- **Directions**
Provide the number of lines of the records that include "minus", with no other content.

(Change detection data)
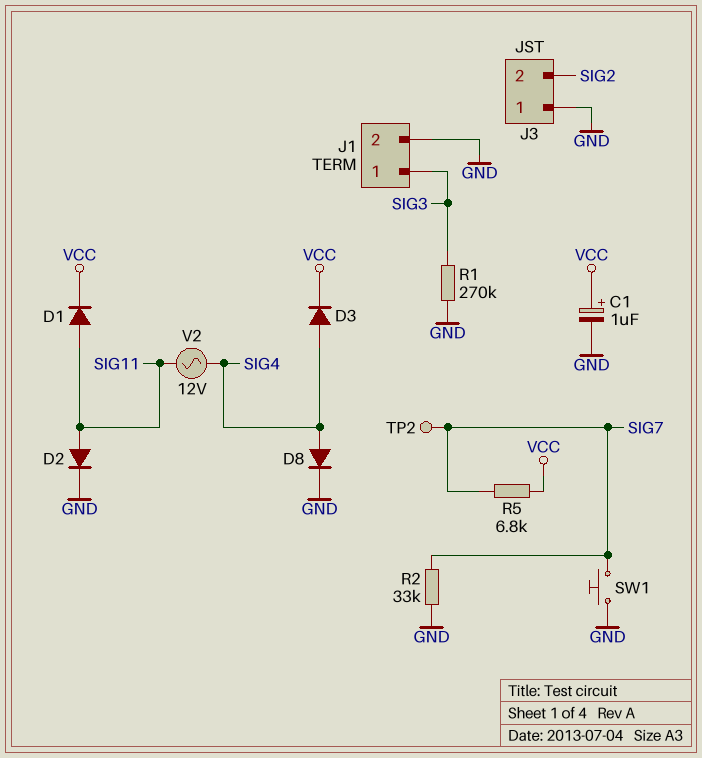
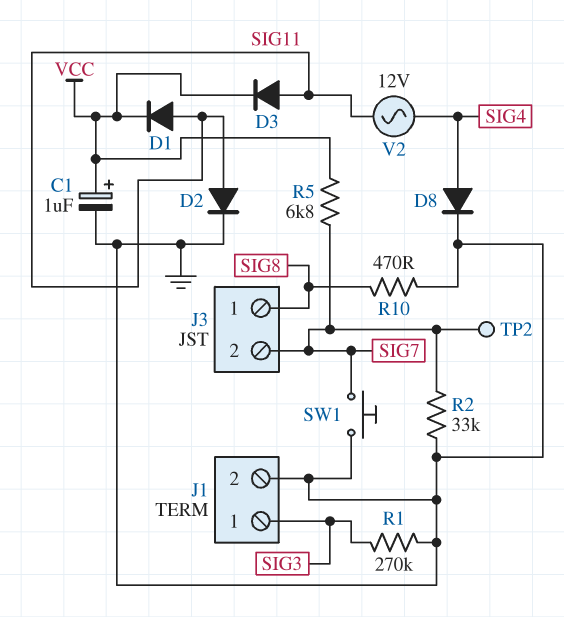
D3: diode (A SIG4, K VCC) -> diode (A SIG11, K VCC)
J3 pin 1: GND -> SIG8
J3 pin 2: SIG2 -> SIG7
R10: none -> 470 (GND, SIG8)

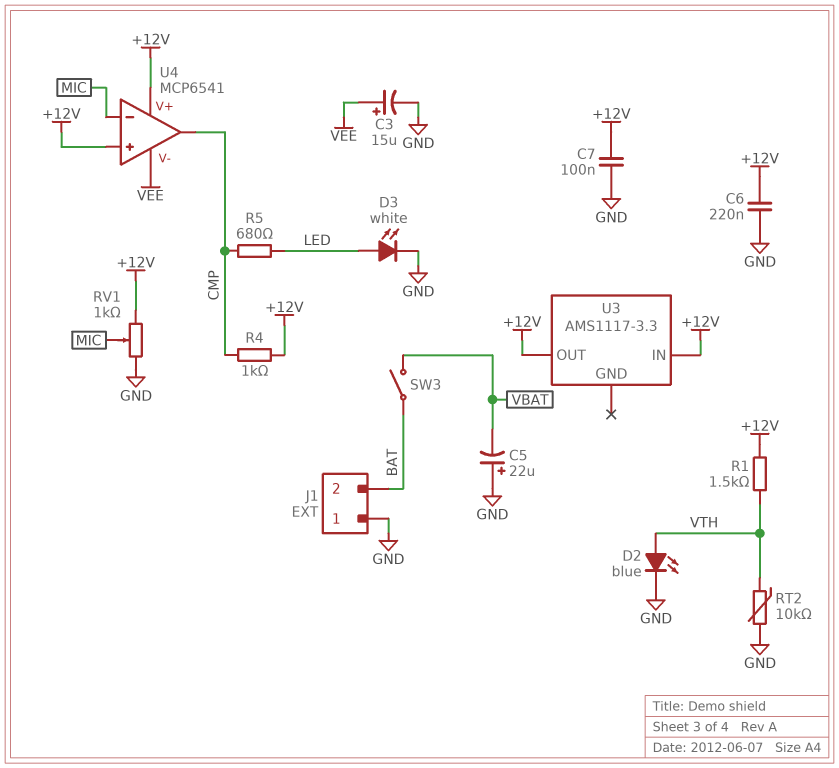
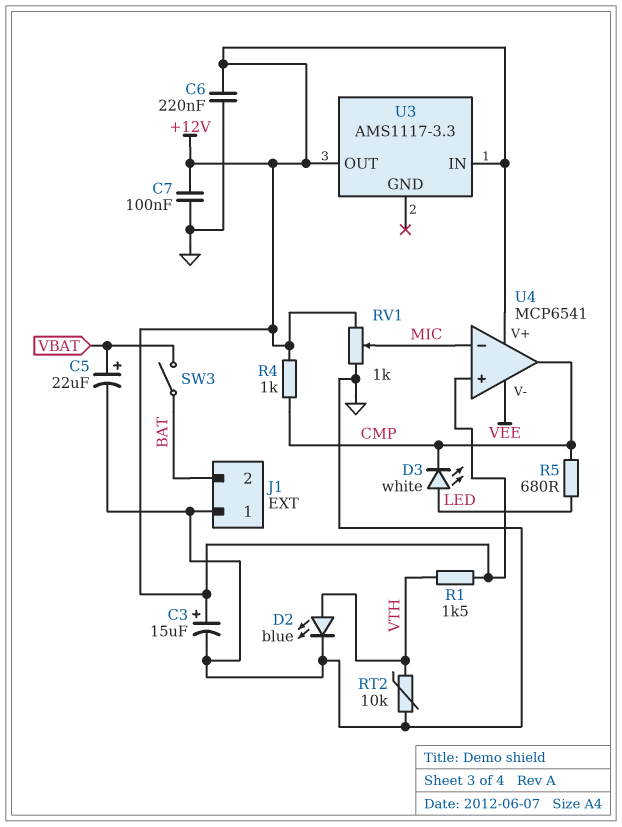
C3: 15uF (plus VEE, minus GND) -> 15uF (plus +12V, minus GND)
C5: 22uF (plus GND, minus VBAT) -> 22uF (plus VBAT, minus GND)
D3: LED white (A LED, K GND) -> LED white (A LED, K CMP)

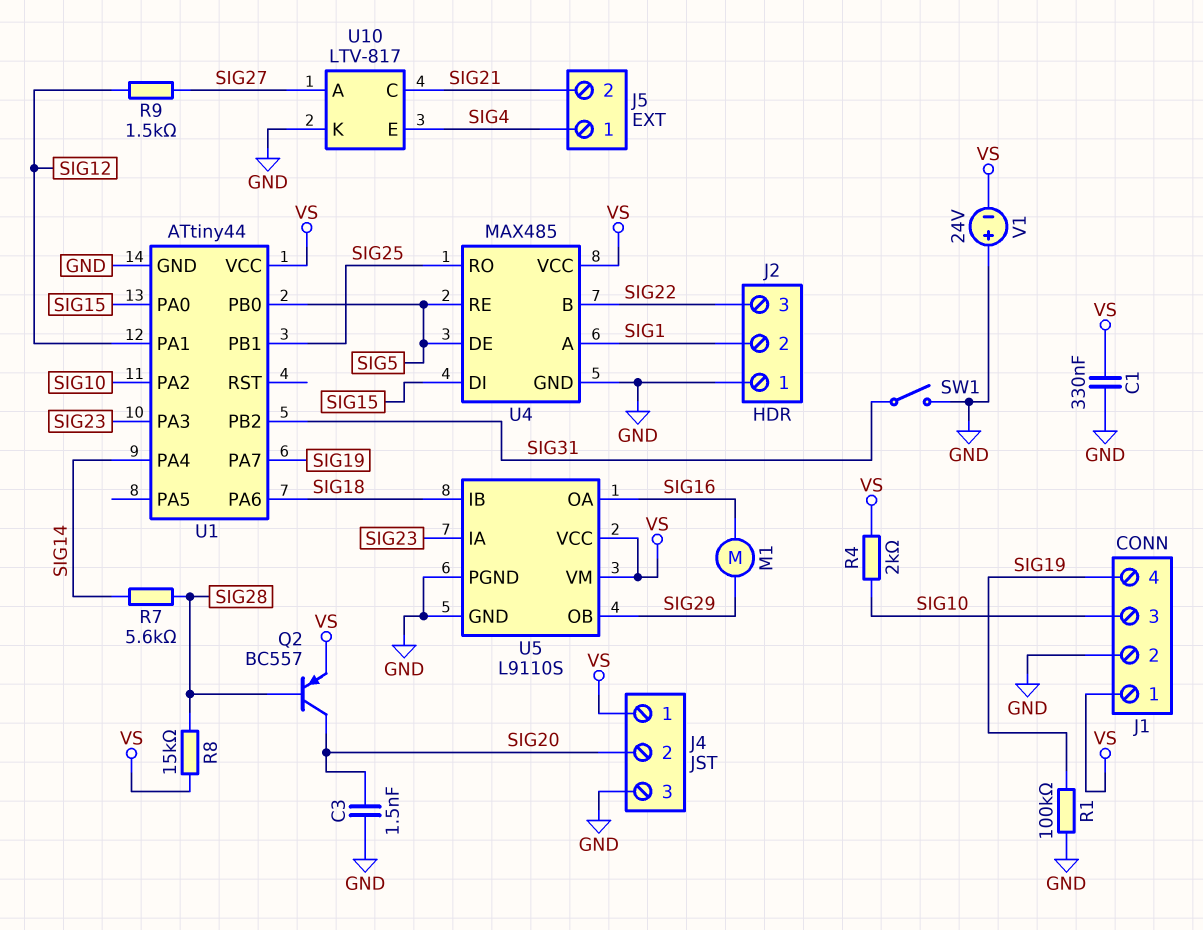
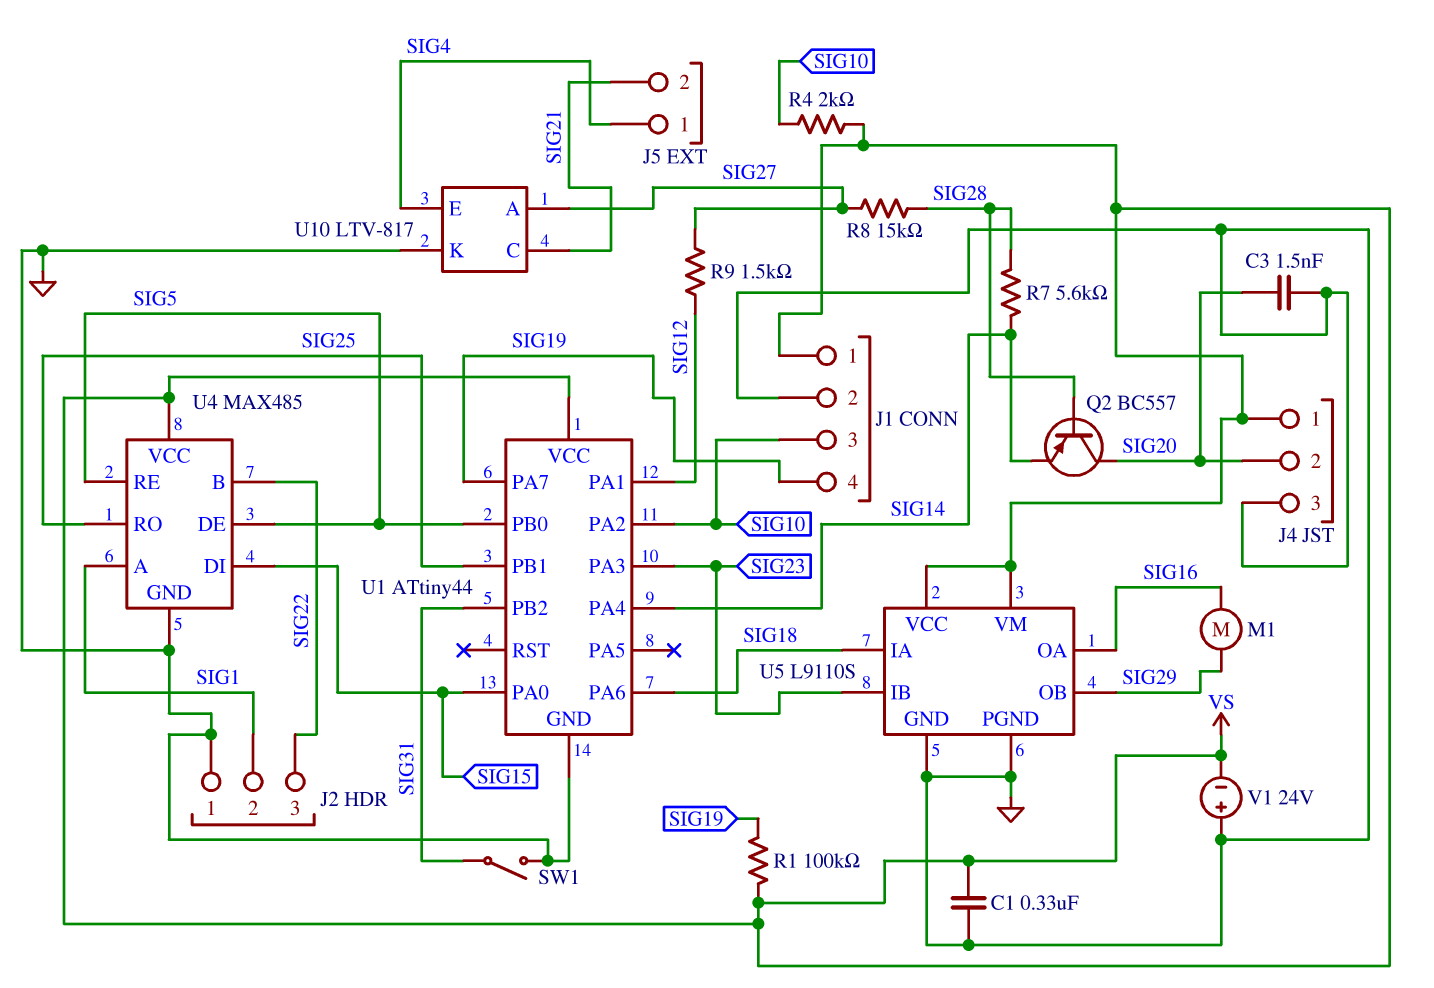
Q2: PNP BC557 (B SIG28, C SIG20, E VS) -> PNP BC557 (B SIG28, C SIG20, E SIG14)
R1: 100k (GND, SIG19) -> 100k (SIG19, VS)
R8: 15k (SIG28, VS) -> 15k (SIG27, SIG28)
U5 pin IA: SIG23 -> SIG18
U5 pin IB: SIG18 -> SIG23

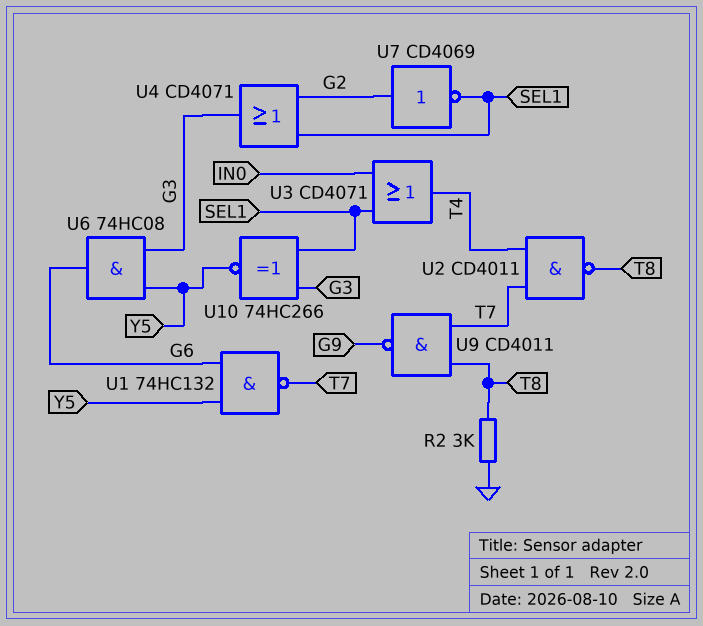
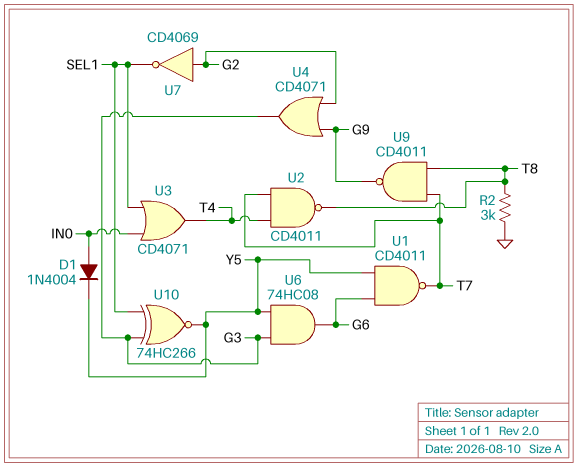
D1: none -> diode 1N4004 (A IN0, K Y5)
U1: NAND 74HC132 (in G6, in Y5, out T7) -> NAND CD4011 (in G6, in Y5, out T7)
U4: OR CD4071 (in G2, in SEL1, out G3) -> OR CD4071 (in G2, in G9, out G3)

- **Result of the exercise**
2